Skip the pictures. Retype exactly, and only, the lines between the line holding "CN3 pin 2: none -> n14" and the last line below, inclusive.

Before-and-after change records:

————————

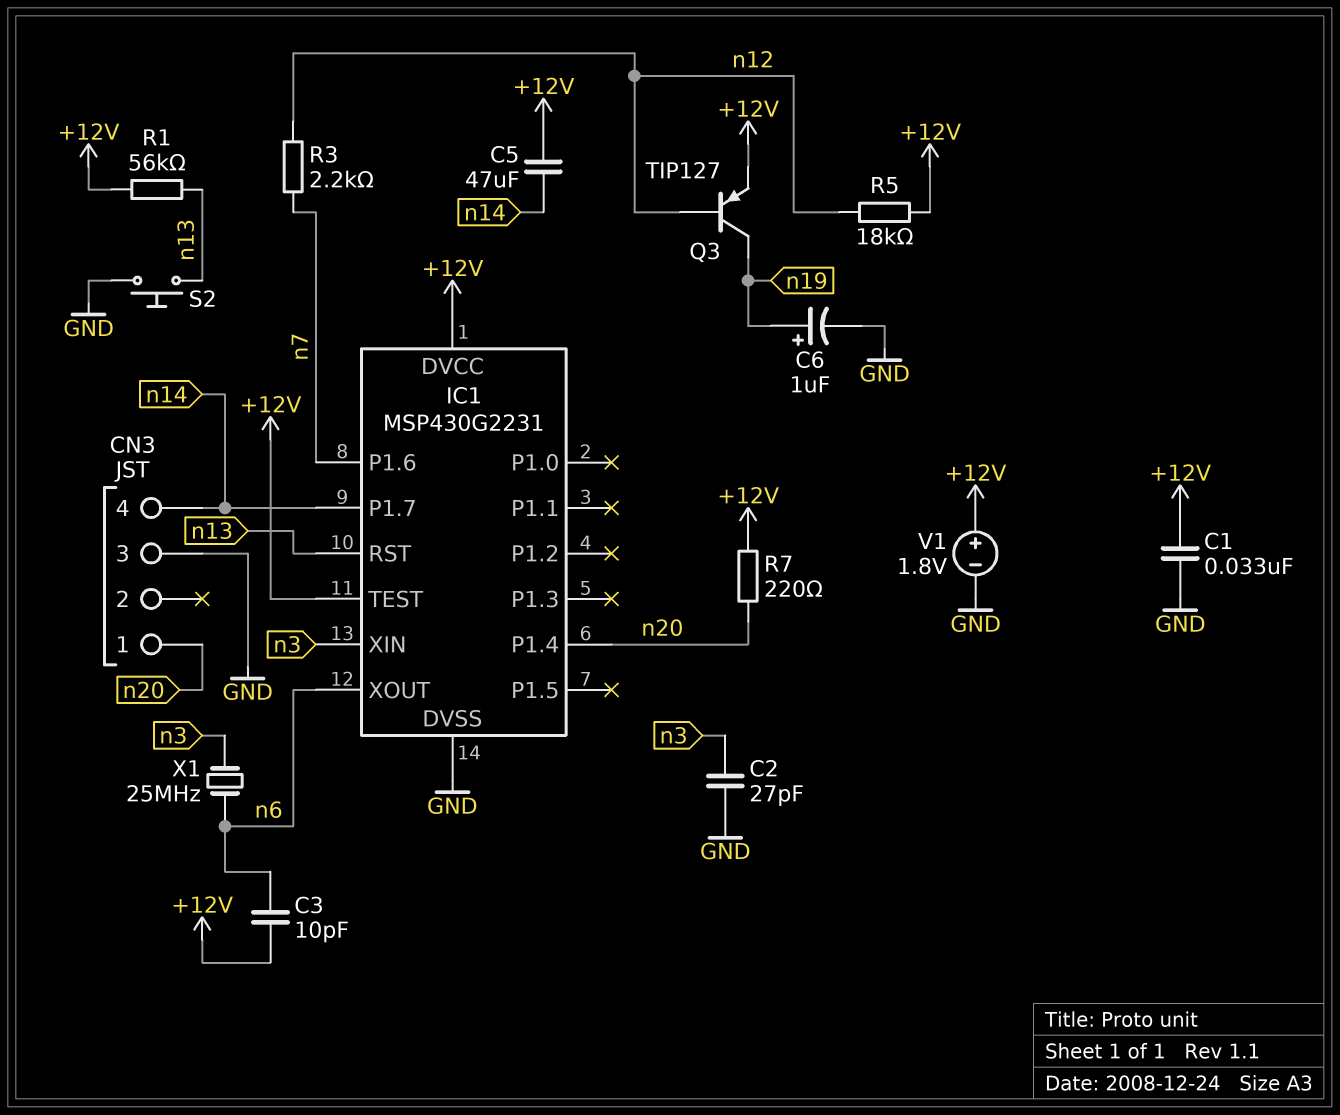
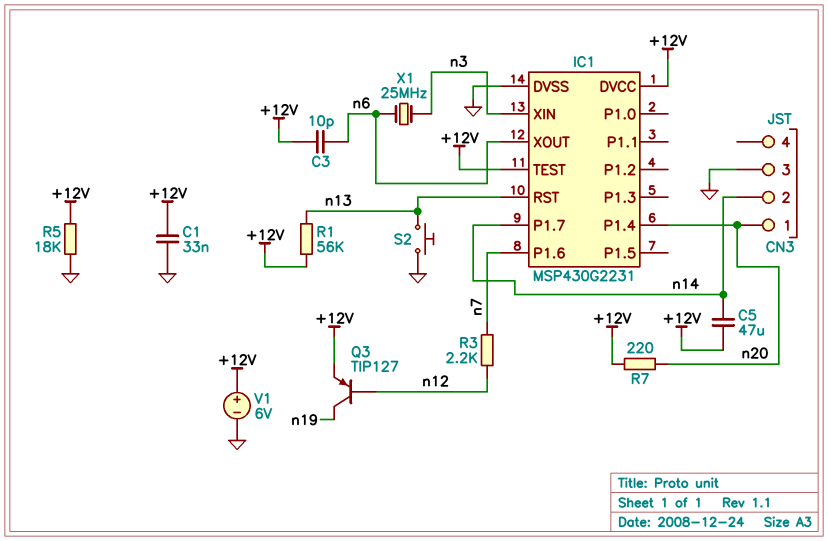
C2: 27pF (GND, n3) -> none
C6: 1uF (plus n19, minus GND) -> none
CN3 pin 2: none -> n14
CN3 pin 4: n14 -> none
R5: 18k (+12V, n12) -> 18k (+12V, GND)
V1: 1.8V (plus +12V, minus GND) -> 6V (plus +12V, minus GND)

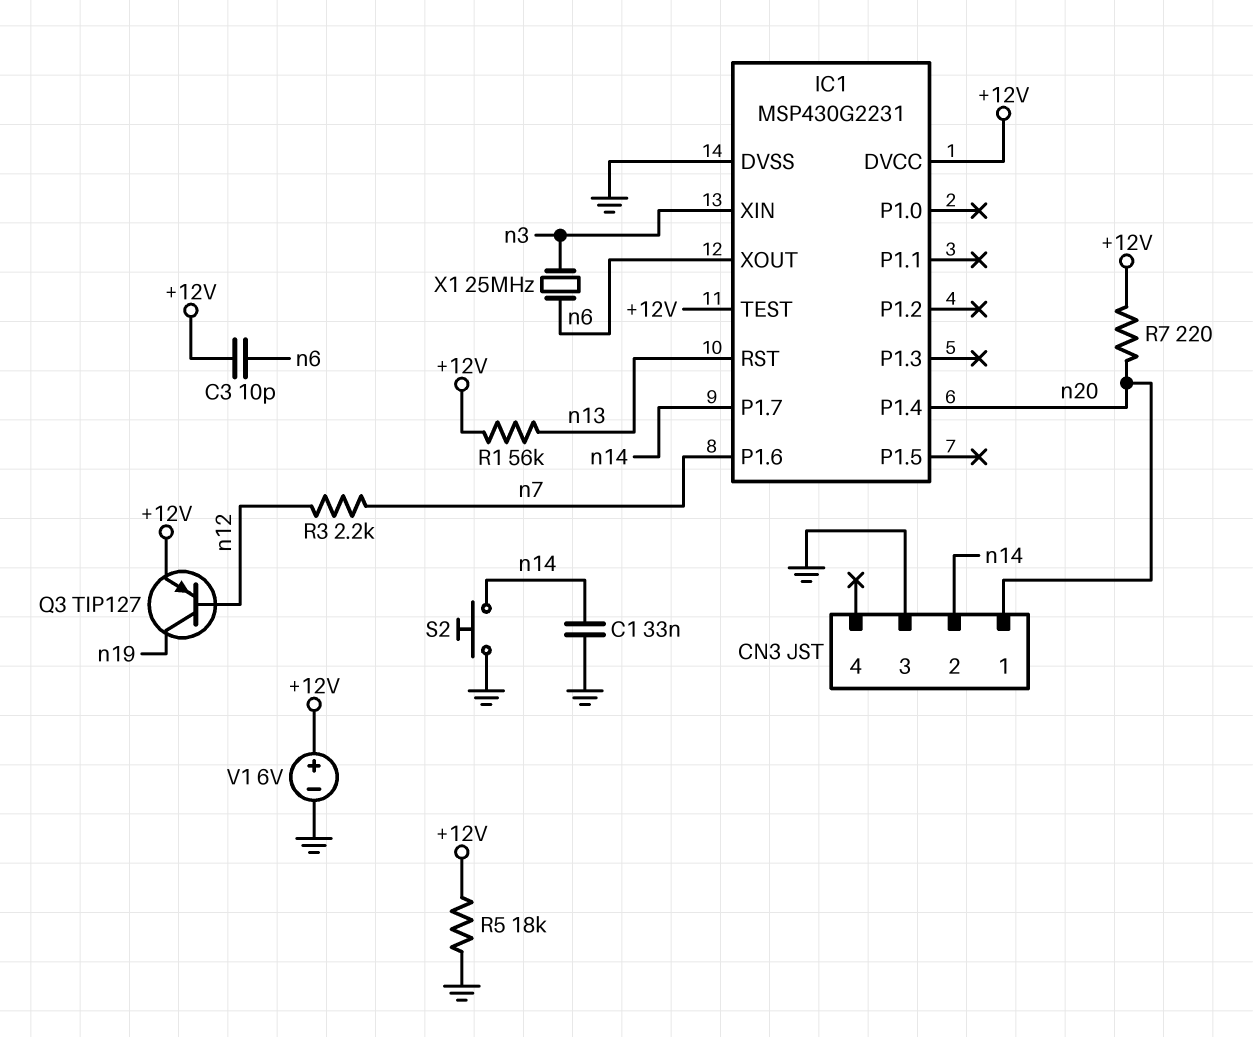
C1: 33nF (+12V, GND) -> 33nF (GND, n14)
C5: 47uF (+12V, n14) -> none
S2: button (GND, n13) -> button (GND, n14)

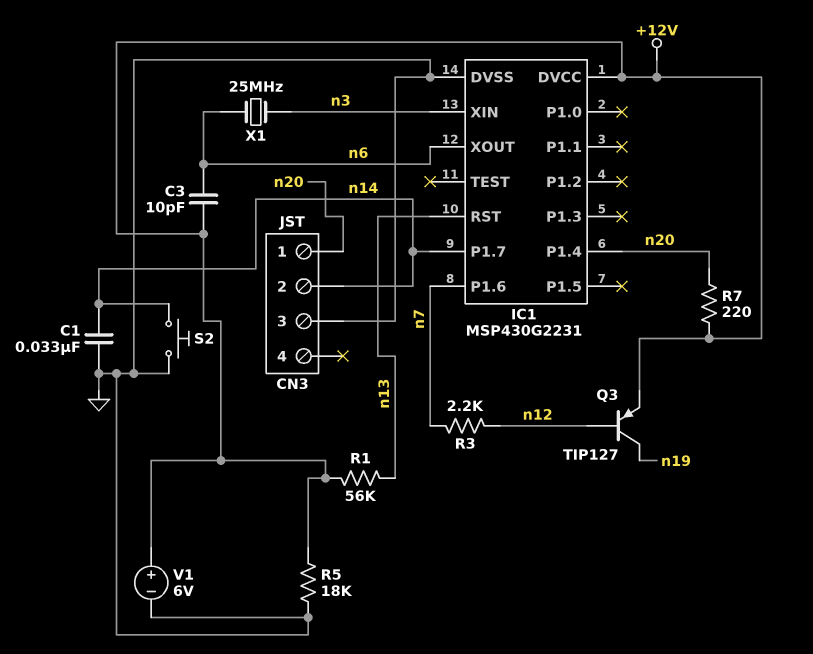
IC1 pin TEST: +12V -> none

————————

■ Output ■
CN3 pin 2: none -> n14
CN3 pin 4: n14 -> none
R5: 18k (+12V, n12) -> 18k (+12V, GND)
V1: 1.8V (plus +12V, minus GND) -> 6V (plus +12V, minus GND)

C1: 33nF (+12V, GND) -> 33nF (GND, n14)
C5: 47uF (+12V, n14) -> none
S2: button (GND, n13) -> button (GND, n14)

IC1 pin TEST: +12V -> none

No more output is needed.